Modification records:
━━━━━━━━━━━━━━━━━━━━━━━━━━━━━━

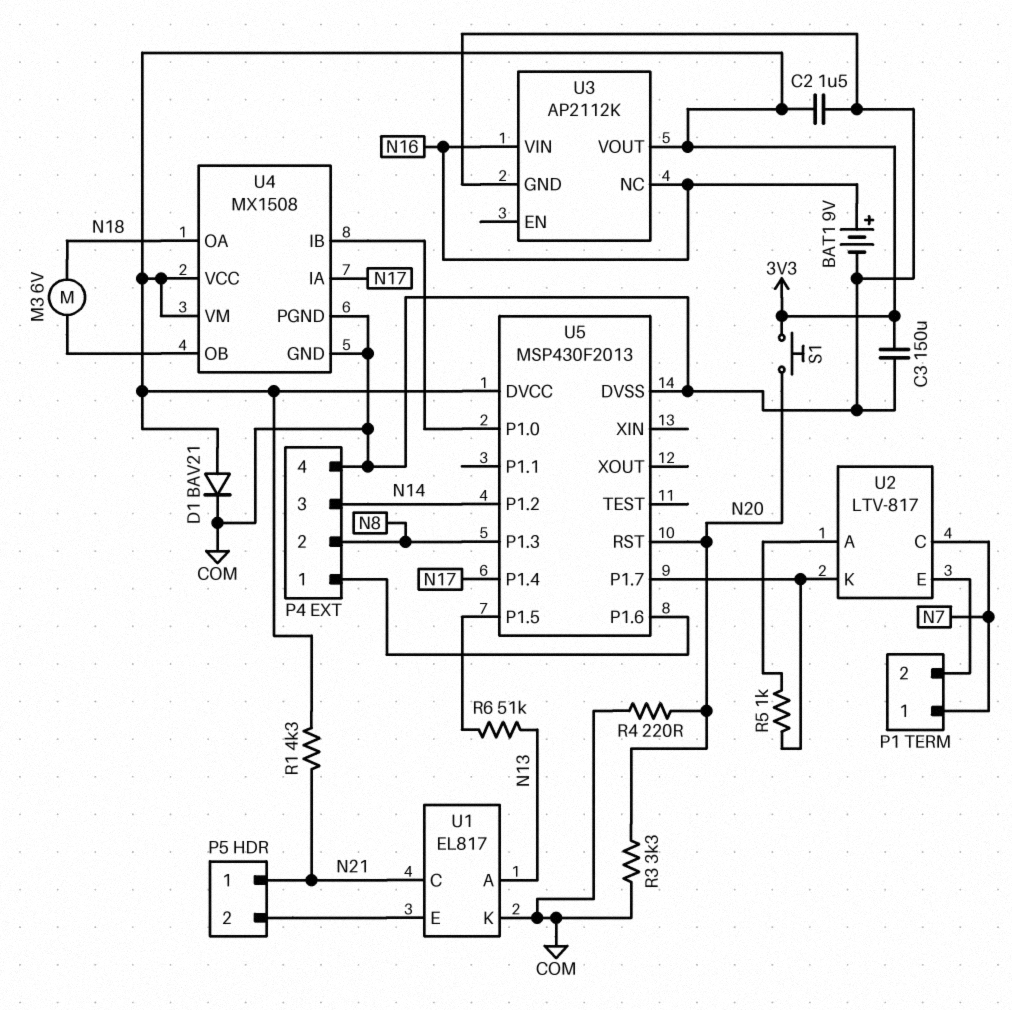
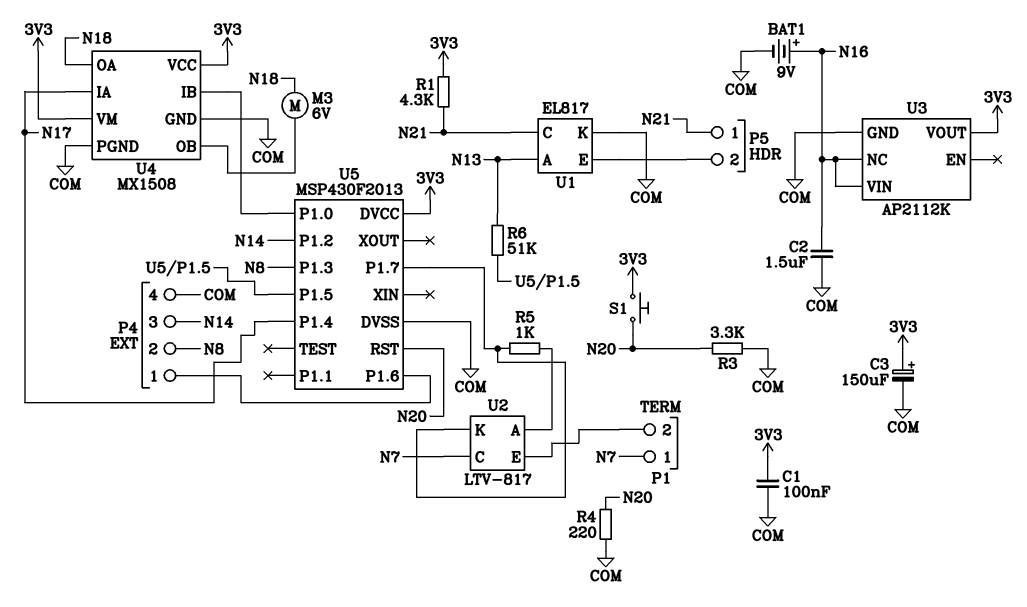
C1: none -> 100nF (3V3, COM)
C2: 1.5uF (3V3, COM) -> 1.5uF (COM, N16)
C3: 150uF (3V3, COM) -> 150uF (plus 3V3, minus COM)
D1: diode BAV21 (A 3V3, K COM) -> none

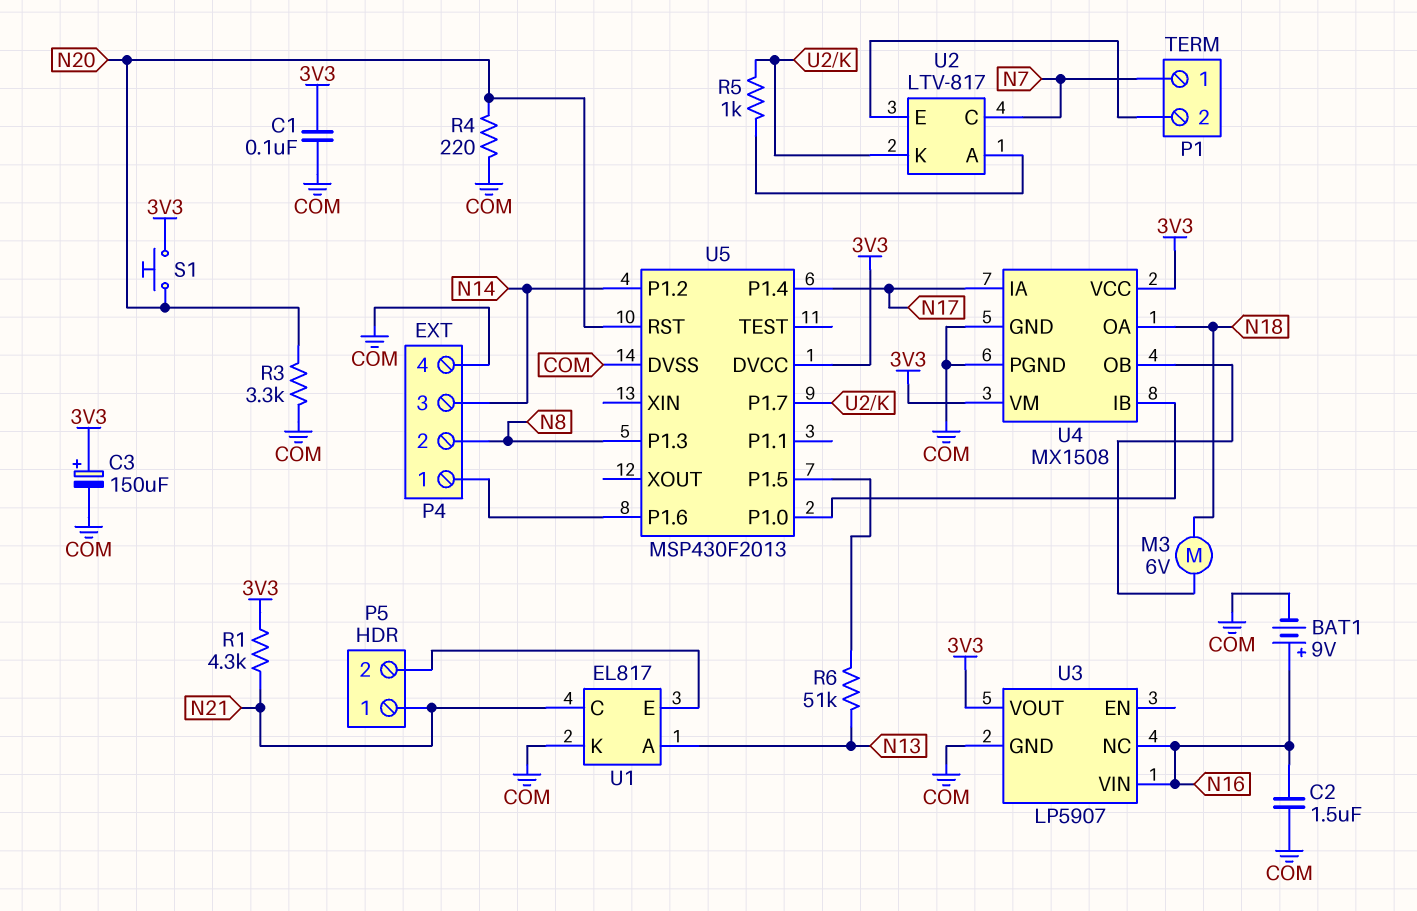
U3: AP2112K -> LP5907

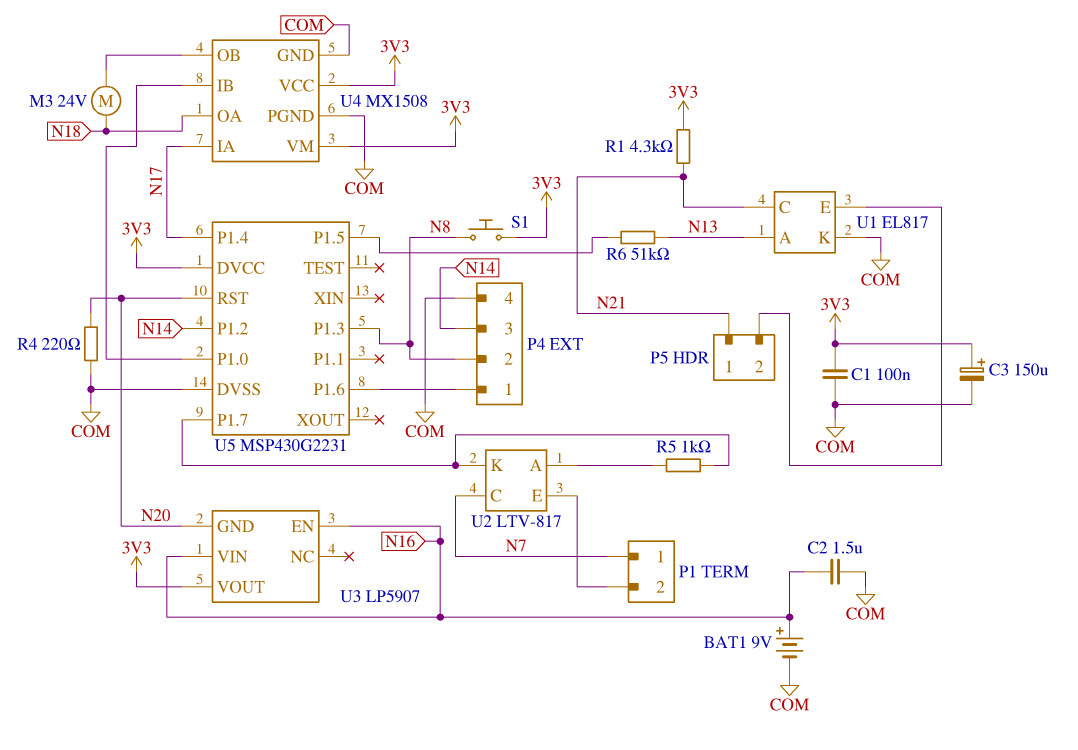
M3: motor 6V (N18, U4/OB) -> motor 24V (N18, U4/OB)
R3: 3.3k (COM, N20) -> none
S1: button (3V3, N20) -> button (3V3, N8)
U3 pin EN: none -> N16
U3 pin GND: COM -> N20
U3 pin NC: N16 -> none
U5: MSP430F2013 -> MSP430G2231

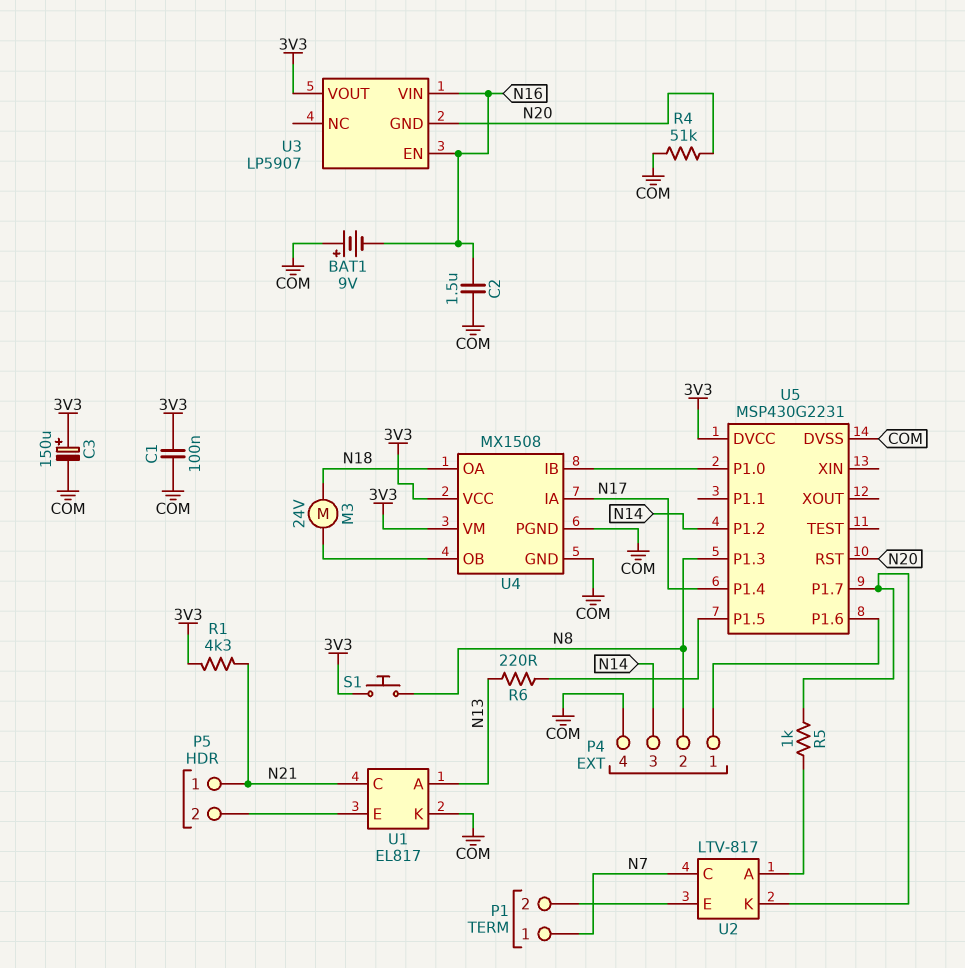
BAT1: 9V (plus N16, minus COM) -> 9V (plus COM, minus N16)
R4: 220 (COM, N20) -> 51k (COM, N20)
R6: 51k (N13, U5/P1.5) -> 220 (N13, U5/P1.5)

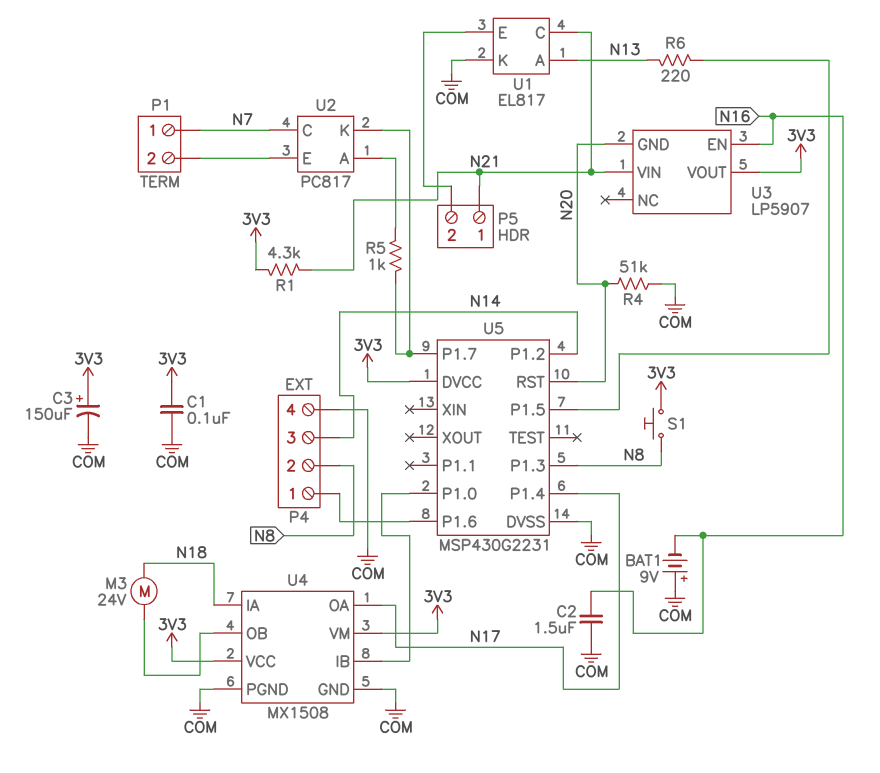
U2: LTV-817 -> PC817
U3 pin VIN: N16 -> N21
U4 pin IA: N17 -> N18
U4 pin OA: N18 -> N17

━━━━━━━━━━━━━━━━━━━━━━━━━━━━━━

# TASK DETAILS
Return only the lines that start at the line containing "U3 pin GND: COM -> N20" and finish at the last line of the entries, exactly as written and without pictures.

# SOLUTION TO THE PROBLEM
U3 pin GND: COM -> N20
U3 pin NC: N16 -> none
U5: MSP430F2013 -> MSP430G2231

BAT1: 9V (plus N16, minus COM) -> 9V (plus COM, minus N16)
R4: 220 (COM, N20) -> 51k (COM, N20)
R6: 51k (N13, U5/P1.5) -> 220 (N13, U5/P1.5)

U2: LTV-817 -> PC817
U3 pin VIN: N16 -> N21
U4 pin IA: N17 -> N18
U4 pin OA: N18 -> N17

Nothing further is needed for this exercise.